Records supplied:

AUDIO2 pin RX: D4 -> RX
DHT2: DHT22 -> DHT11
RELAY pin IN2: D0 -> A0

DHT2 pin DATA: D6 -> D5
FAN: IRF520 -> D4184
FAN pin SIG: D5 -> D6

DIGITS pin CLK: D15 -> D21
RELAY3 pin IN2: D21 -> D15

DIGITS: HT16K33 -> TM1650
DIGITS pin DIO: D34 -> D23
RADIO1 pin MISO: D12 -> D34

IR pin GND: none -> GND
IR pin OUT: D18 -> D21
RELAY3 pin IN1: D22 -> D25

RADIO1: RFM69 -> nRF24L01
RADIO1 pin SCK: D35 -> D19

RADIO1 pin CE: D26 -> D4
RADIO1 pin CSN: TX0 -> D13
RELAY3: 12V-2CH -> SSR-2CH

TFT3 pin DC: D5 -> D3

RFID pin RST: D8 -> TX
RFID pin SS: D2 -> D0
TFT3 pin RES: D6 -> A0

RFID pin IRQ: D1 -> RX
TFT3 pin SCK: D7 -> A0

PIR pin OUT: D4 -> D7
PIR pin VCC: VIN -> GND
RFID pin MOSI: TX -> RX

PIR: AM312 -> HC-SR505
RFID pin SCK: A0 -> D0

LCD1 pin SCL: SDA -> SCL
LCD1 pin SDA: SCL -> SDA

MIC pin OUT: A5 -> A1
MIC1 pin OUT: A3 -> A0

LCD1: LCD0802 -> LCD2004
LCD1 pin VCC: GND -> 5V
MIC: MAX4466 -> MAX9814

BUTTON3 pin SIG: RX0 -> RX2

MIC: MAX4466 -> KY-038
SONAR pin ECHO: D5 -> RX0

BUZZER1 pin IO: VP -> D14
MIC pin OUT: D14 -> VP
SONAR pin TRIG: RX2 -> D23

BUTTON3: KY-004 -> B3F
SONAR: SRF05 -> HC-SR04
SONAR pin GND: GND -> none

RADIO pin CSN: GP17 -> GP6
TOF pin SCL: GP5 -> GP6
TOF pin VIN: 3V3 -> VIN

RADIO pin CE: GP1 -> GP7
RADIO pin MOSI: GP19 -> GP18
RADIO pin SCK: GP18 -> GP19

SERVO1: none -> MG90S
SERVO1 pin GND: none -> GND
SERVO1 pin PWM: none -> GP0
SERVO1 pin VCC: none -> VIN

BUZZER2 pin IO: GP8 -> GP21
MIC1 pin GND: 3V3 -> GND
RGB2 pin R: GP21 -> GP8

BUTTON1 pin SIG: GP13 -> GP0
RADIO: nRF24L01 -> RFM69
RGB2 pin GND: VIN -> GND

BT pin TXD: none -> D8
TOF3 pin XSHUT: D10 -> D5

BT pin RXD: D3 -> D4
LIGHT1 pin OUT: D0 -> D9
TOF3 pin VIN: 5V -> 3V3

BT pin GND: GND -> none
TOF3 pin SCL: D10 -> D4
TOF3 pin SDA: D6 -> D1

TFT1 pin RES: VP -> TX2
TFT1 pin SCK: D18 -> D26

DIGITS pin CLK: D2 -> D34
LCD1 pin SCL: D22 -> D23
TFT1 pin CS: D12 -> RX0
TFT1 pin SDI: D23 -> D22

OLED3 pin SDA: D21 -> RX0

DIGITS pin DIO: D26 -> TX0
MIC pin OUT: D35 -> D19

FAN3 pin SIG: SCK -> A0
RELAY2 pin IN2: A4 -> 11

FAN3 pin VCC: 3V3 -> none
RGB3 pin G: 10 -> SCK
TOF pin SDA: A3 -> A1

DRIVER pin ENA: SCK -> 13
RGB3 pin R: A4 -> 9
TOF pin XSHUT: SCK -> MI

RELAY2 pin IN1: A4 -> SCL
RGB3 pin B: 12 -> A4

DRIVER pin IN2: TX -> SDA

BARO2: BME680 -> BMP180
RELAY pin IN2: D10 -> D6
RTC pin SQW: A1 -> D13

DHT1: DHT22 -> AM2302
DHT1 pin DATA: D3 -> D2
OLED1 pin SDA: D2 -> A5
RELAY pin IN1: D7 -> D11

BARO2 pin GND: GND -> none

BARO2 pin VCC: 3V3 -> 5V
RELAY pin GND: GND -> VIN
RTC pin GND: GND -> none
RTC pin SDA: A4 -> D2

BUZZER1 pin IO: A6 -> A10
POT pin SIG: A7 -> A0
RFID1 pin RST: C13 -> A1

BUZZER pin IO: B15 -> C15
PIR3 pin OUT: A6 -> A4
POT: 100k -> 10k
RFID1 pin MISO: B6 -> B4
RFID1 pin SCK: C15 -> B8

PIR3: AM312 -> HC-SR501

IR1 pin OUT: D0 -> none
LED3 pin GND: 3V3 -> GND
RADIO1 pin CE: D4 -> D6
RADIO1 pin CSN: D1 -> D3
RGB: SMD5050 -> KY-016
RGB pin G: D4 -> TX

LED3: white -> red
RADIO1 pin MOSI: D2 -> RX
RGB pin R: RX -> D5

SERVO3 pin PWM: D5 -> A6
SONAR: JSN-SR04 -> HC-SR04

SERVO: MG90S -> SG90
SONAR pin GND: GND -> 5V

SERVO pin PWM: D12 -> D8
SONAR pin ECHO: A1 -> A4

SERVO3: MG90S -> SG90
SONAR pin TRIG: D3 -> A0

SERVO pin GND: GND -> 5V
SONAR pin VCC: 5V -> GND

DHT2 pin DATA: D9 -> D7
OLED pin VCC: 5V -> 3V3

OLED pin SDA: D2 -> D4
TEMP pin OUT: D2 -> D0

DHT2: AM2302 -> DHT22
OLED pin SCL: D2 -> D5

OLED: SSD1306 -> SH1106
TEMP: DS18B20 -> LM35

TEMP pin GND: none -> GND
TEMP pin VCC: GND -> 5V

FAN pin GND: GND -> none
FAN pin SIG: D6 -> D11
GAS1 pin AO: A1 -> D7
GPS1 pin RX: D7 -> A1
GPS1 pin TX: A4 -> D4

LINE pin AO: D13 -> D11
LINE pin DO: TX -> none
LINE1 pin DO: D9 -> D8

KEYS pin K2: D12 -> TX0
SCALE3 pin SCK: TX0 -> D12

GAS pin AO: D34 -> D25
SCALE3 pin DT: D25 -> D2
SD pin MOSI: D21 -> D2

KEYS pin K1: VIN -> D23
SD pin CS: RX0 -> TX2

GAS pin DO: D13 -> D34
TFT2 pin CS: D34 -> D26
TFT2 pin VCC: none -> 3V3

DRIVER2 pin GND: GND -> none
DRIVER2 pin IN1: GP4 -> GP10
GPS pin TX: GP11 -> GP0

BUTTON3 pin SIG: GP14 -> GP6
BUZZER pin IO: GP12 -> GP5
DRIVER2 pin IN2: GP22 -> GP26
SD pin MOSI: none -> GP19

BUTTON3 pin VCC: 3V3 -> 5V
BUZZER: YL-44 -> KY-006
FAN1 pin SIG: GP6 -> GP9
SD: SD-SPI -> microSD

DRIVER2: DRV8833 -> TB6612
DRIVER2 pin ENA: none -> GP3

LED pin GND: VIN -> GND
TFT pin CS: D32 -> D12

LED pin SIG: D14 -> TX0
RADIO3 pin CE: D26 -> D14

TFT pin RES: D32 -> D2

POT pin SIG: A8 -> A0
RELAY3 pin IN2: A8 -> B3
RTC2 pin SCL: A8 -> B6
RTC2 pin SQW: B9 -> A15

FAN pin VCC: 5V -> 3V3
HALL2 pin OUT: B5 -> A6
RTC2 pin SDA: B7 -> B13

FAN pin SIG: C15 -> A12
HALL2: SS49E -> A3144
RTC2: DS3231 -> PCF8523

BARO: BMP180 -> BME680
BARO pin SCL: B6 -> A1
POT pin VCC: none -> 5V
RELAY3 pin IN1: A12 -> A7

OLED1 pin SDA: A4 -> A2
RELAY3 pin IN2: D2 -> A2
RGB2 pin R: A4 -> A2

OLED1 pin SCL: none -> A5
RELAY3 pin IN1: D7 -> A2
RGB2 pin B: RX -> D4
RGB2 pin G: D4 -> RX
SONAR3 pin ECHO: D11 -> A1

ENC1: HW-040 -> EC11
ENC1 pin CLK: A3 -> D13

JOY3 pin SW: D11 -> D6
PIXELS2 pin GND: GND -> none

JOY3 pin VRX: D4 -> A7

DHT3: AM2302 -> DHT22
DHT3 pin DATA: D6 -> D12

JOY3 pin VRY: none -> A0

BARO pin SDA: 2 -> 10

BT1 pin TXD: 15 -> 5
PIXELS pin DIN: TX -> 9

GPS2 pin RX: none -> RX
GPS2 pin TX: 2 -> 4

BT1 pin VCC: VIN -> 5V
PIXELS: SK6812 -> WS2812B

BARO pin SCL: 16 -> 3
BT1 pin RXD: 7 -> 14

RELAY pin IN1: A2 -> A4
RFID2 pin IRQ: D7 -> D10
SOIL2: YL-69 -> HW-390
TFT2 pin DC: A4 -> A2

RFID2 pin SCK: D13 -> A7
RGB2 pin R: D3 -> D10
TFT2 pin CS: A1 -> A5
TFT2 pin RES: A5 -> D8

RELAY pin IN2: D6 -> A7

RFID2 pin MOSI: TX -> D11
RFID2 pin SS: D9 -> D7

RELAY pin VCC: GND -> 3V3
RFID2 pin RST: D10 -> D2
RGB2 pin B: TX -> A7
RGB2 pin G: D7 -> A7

What you should do:
Retype only the lines above between the line with "LCD1 pin SDA: SCL -> SDA" and the line with "SONAR: SRF05 -> HC-SR04", counting those two lines as well, and keep every character as it is.

Exercise response:
LCD1 pin SDA: SCL -> SDA

MIC pin OUT: A5 -> A1
MIC1 pin OUT: A3 -> A0

LCD1: LCD0802 -> LCD2004
LCD1 pin VCC: GND -> 5V
MIC: MAX4466 -> MAX9814

BUTTON3 pin SIG: RX0 -> RX2

MIC: MAX4466 -> KY-038
SONAR pin ECHO: D5 -> RX0

BUZZER1 pin IO: VP -> D14
MIC pin OUT: D14 -> VP
SONAR pin TRIG: RX2 -> D23

BUTTON3: KY-004 -> B3F
SONAR: SRF05 -> HC-SR04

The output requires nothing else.